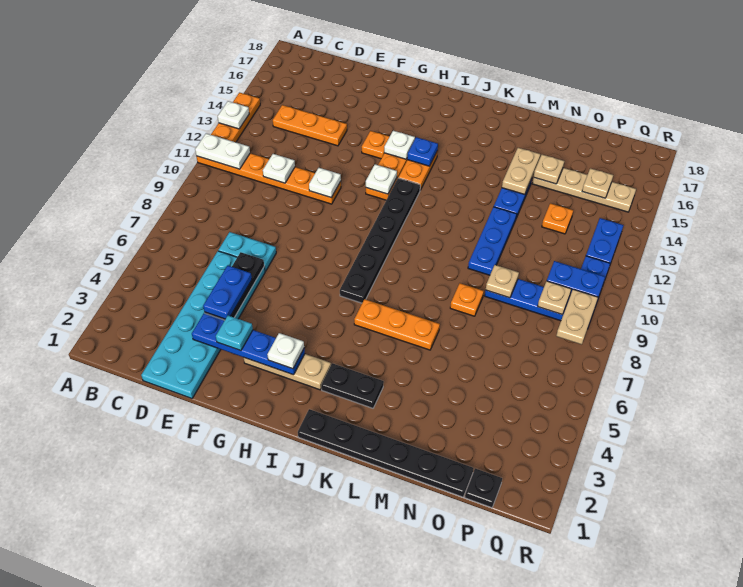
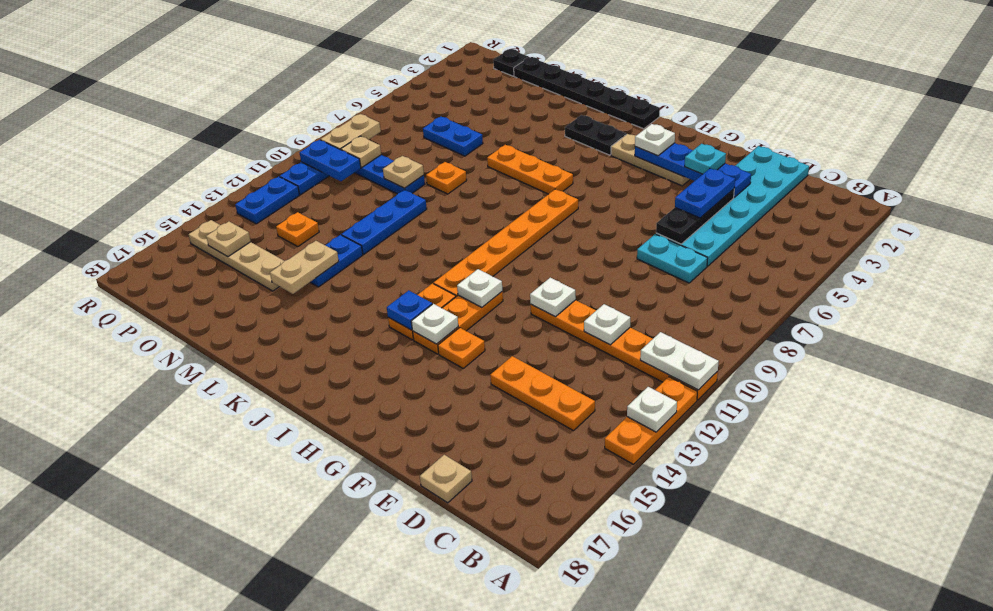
black plate I7:I12 level 1 -> orange plate I7:I12 level 1
none -> blue plate N6:O6 level 1
tan plate N15 level 2 -> tan plate D18 level 1

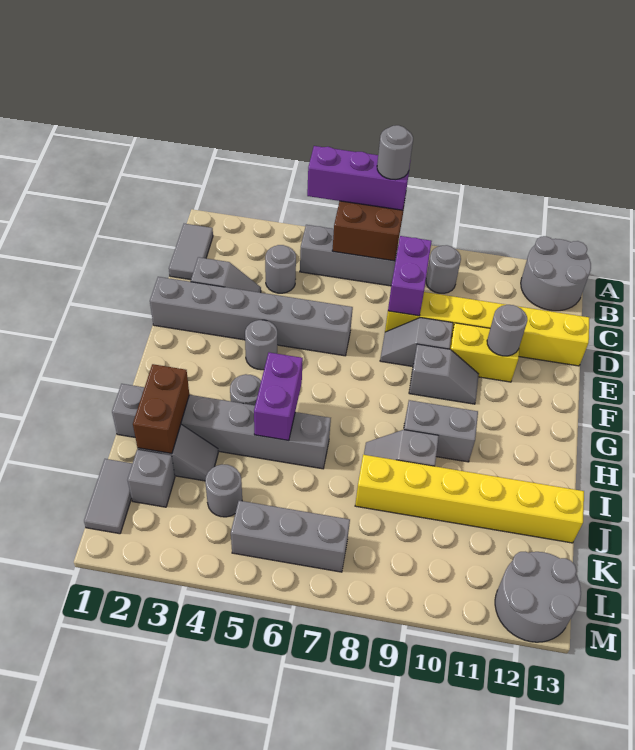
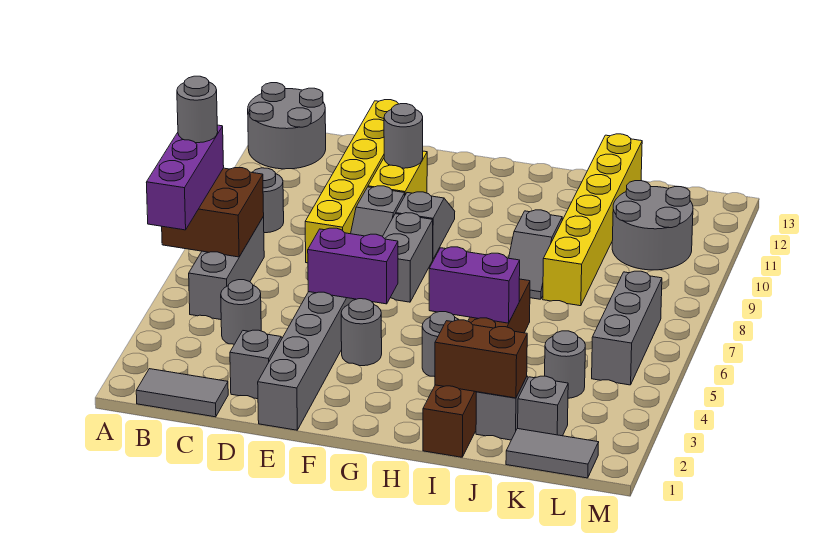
purple brick C8:D8 level 2 -> purple brick E5:F5 level 2
grey brick H9:H10 level 1 -> grey brick F7:F8 level 1
grey brick I1:I6 level 1 -> brown brick I1:I6 level 1
grey round brick L12:M13 level 1 -> grey round brick K10:L11 level 1

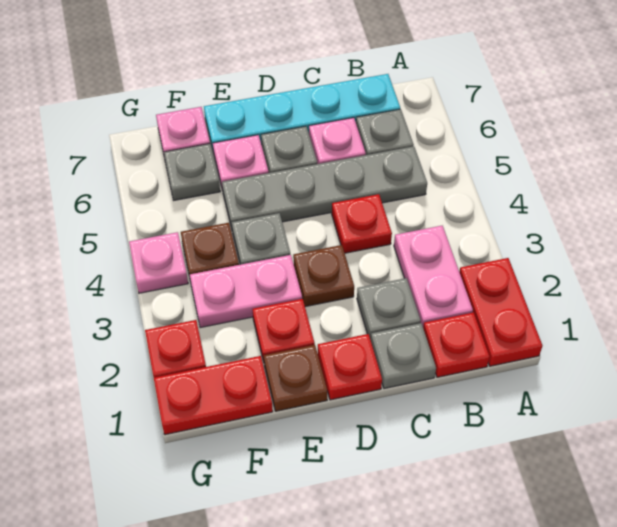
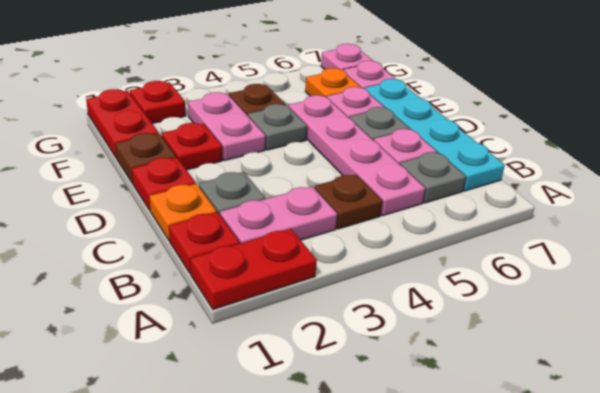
grey plate B5:E5 level 1 -> pink plate B5:E5 level 1
grey plate C1 level 1 -> orange plate C1 level 1
red plate C4 level 1 -> none
brown plate D3 level 1 -> brown plate B4 level 1
grey plate F6 level 1 -> orange plate F6 level 1
pink plate G4 level 1 -> pink plate G7 level 1

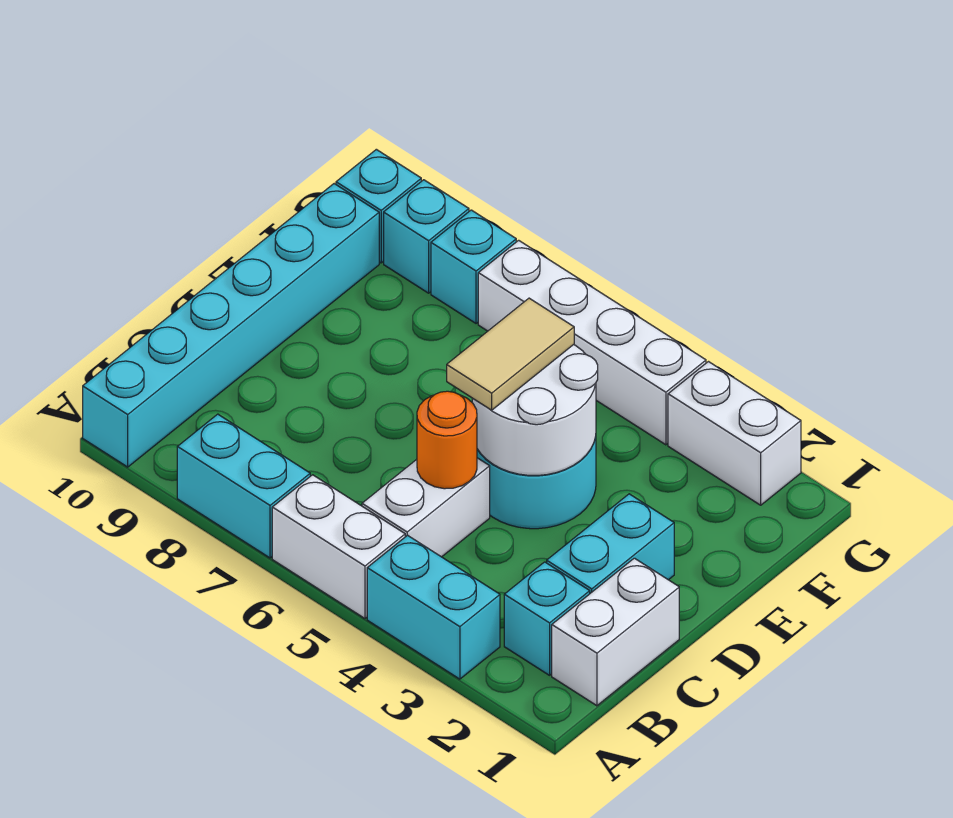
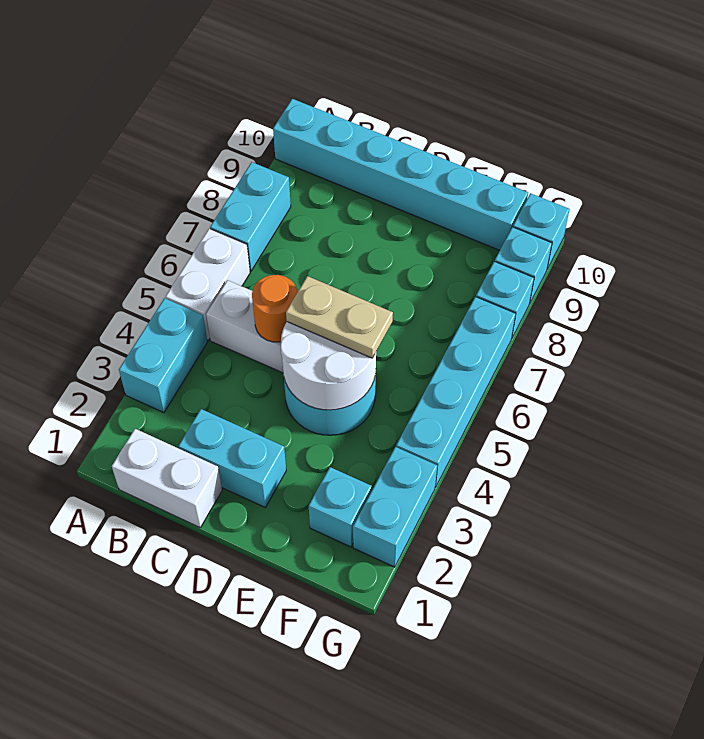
cyan brick B2 level 1 -> cyan brick F2 level 1
tan tile D5:E5 level 3 -> tan plate D5:E5 level 3
white brick G2:G3 level 1 -> cyan brick G2:G3 level 1
white brick G4:G7 level 1 -> cyan brick G4:G7 level 1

+ + + +

**Assignment**: In your copy of the records above, include no pictures and match every line exactly.

**Response box**:
black plate I7:I12 level 1 -> orange plate I7:I12 level 1
none -> blue plate N6:O6 level 1
tan plate N15 level 2 -> tan plate D18 level 1

purple brick C8:D8 level 2 -> purple brick E5:F5 level 2
grey brick H9:H10 level 1 -> grey brick F7:F8 level 1
grey brick I1:I6 level 1 -> brown brick I1:I6 level 1
grey round brick L12:M13 level 1 -> grey round brick K10:L11 level 1

grey plate B5:E5 level 1 -> pink plate B5:E5 level 1
grey plate C1 level 1 -> orange plate C1 level 1
red plate C4 level 1 -> none
brown plate D3 level 1 -> brown plate B4 level 1
grey plate F6 level 1 -> orange plate F6 level 1
pink plate G4 level 1 -> pink plate G7 level 1

cyan brick B2 level 1 -> cyan brick F2 level 1
tan tile D5:E5 level 3 -> tan plate D5:E5 level 3
white brick G2:G3 level 1 -> cyan brick G2:G3 level 1
white brick G4:G7 level 1 -> cyan brick G4:G7 level 1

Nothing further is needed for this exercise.